*** Extracted entries Section Begins ***

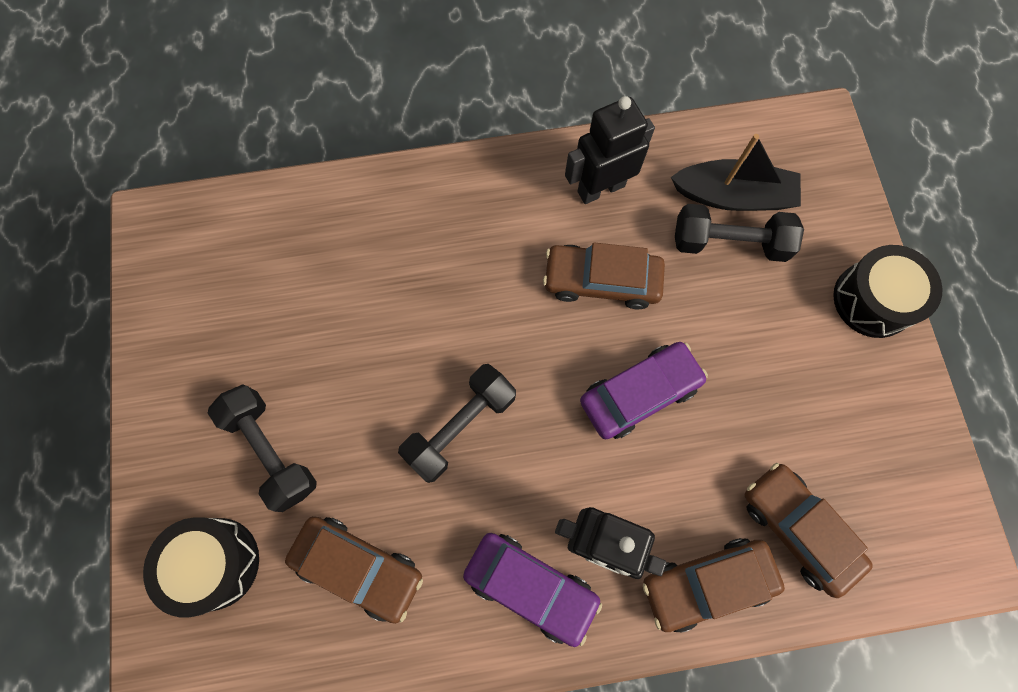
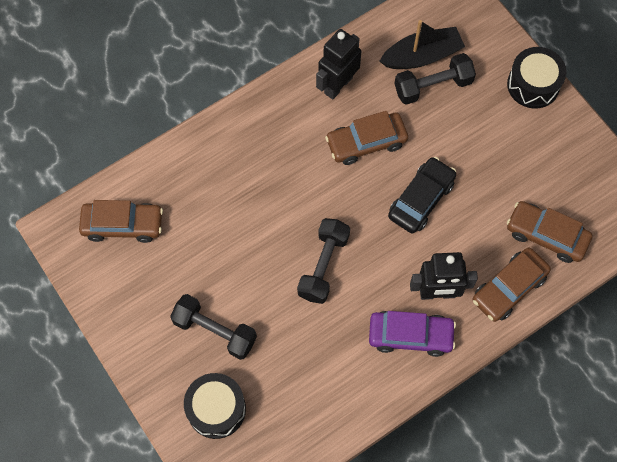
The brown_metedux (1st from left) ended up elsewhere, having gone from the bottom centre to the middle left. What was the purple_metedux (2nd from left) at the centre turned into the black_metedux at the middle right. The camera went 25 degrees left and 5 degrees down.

*** Extracted entries Section Ends ***
*** Extracted entries Section Begins ***

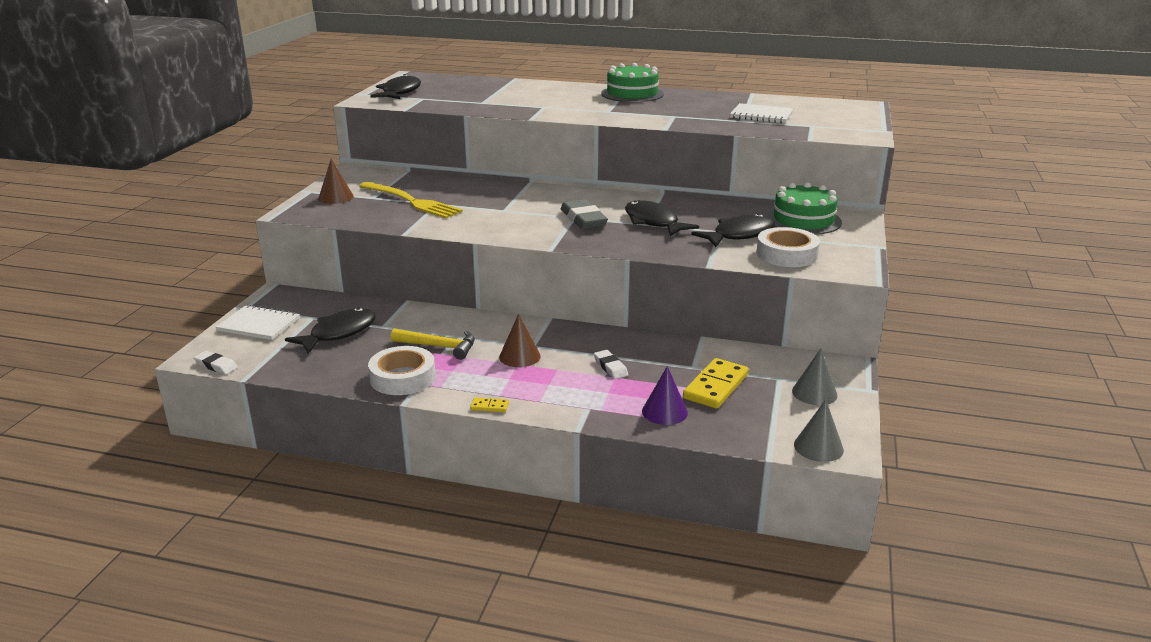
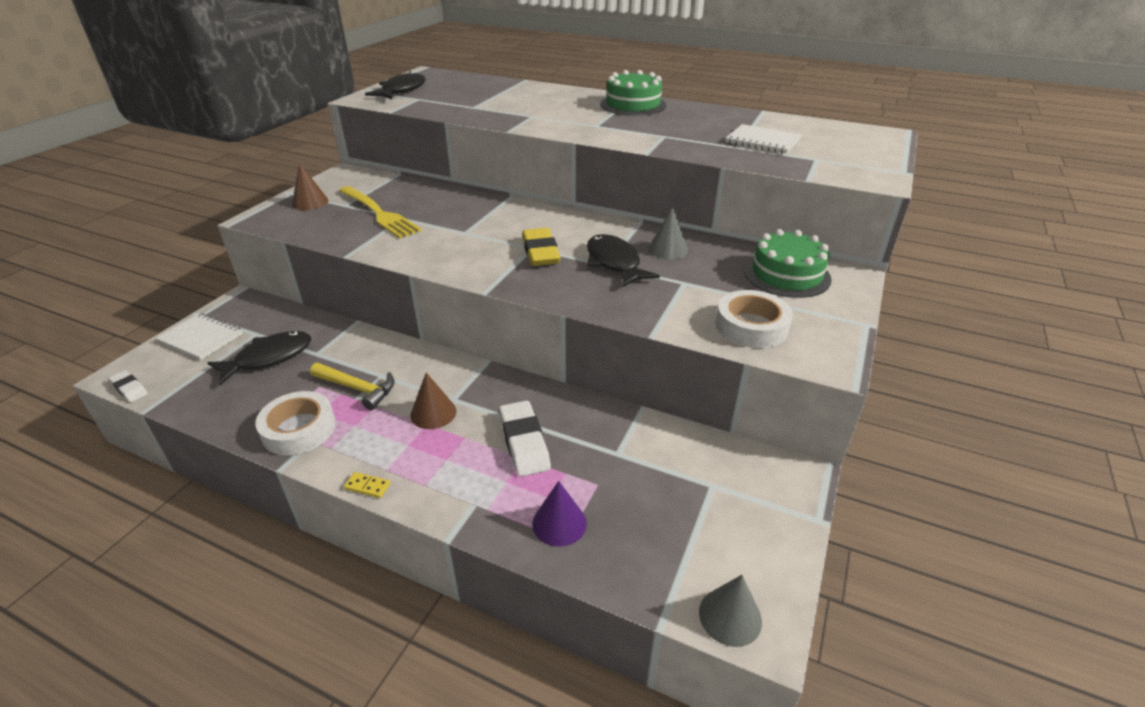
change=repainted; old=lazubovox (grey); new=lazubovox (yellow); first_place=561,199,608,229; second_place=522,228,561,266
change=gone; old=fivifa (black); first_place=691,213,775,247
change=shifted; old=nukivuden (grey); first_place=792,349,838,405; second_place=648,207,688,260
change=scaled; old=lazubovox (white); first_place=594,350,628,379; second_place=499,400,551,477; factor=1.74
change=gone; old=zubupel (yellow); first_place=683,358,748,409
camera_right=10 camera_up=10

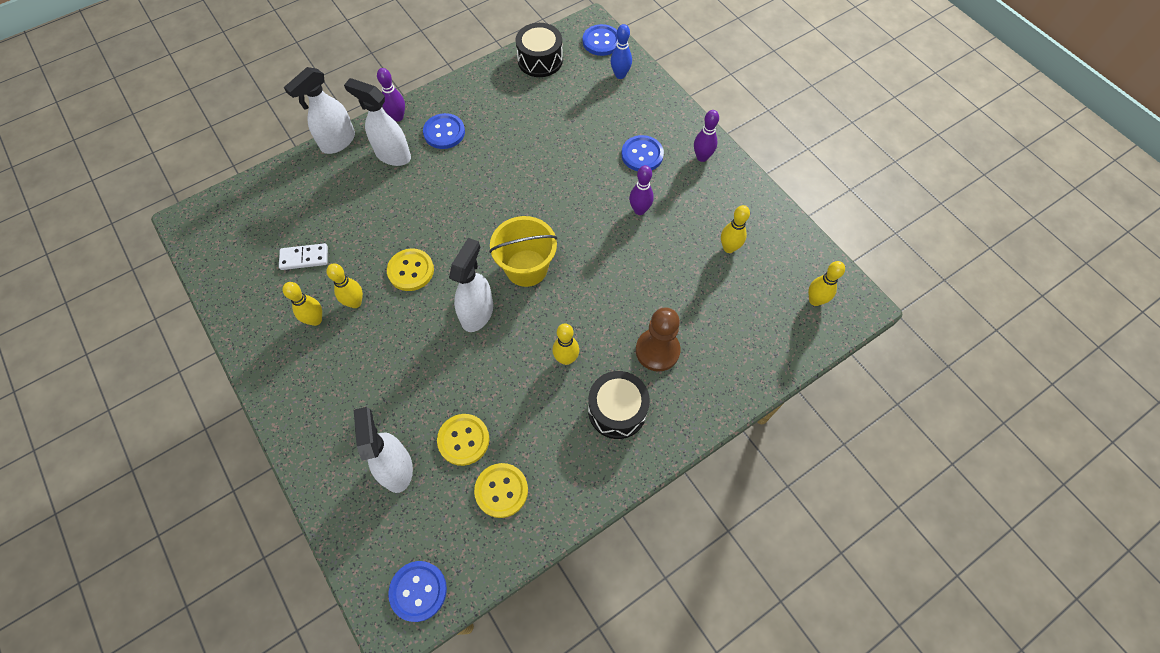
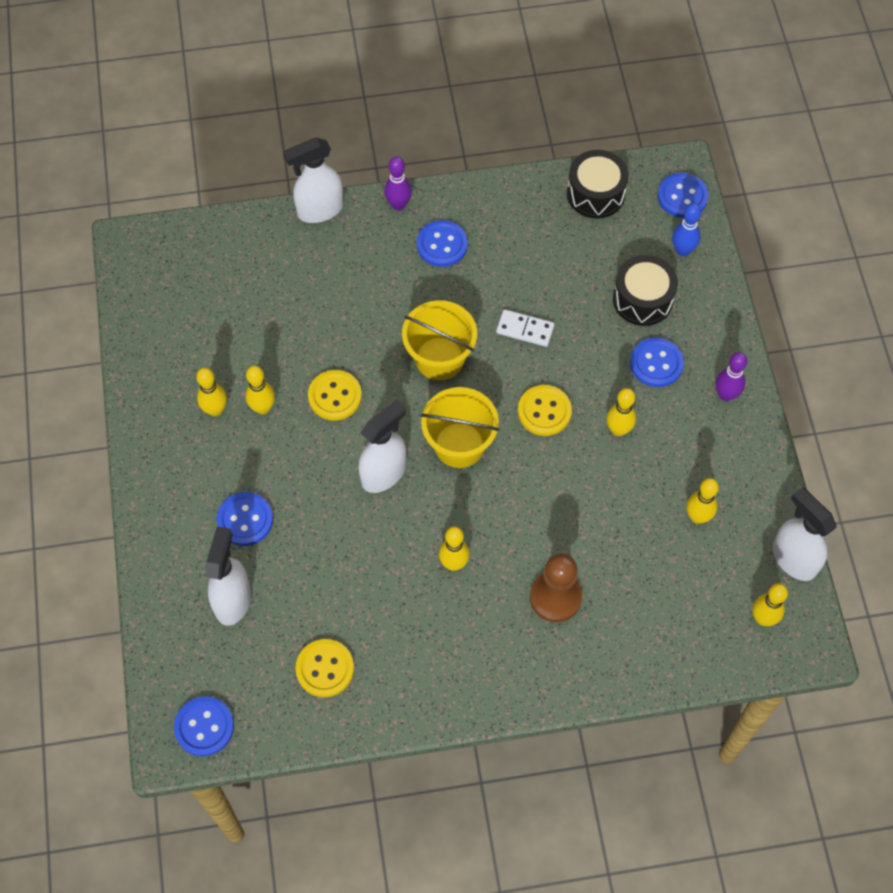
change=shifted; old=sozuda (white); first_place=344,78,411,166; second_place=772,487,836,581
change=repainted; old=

*** Extracted entries Section Ends ***

Your answer must be a single number: the count of lines in the data that contain the string "grey".

Result below -> 2